Records for processing START
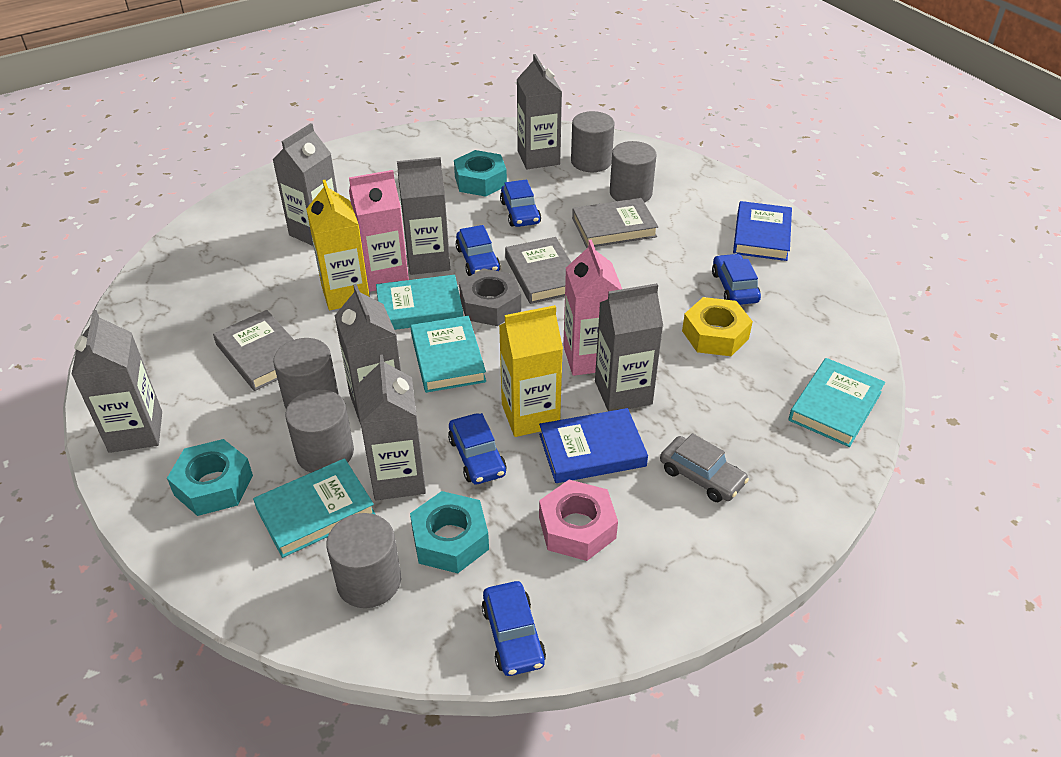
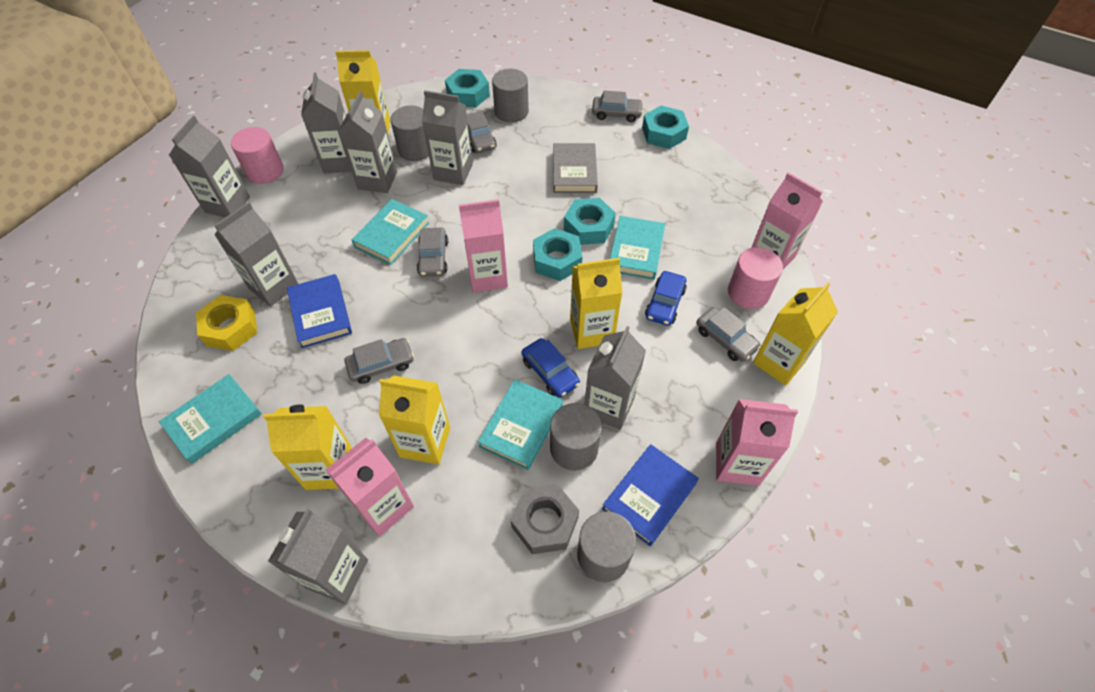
blue car: 5 -> 2
grey book: 3 -> 1
grey car: 1 -> 5
grey cylinder: 5 -> 4
pink carton: 2 -> 4
pink cylinder: 0 -> 2
pink nut: 1 -> 0
turquoise nut: 3 -> 4
yellow carton: 2 -> 5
Records for processing END
Work to be completed:
Without changing a word, retype the data above and omit its pictures.

Finished task:
blue car: 5 -> 2
grey book: 3 -> 1
grey car: 1 -> 5
grey cylinder: 5 -> 4
pink carton: 2 -> 4
pink cylinder: 0 -> 2
pink nut: 1 -> 0
turquoise nut: 3 -> 4
yellow carton: 2 -> 5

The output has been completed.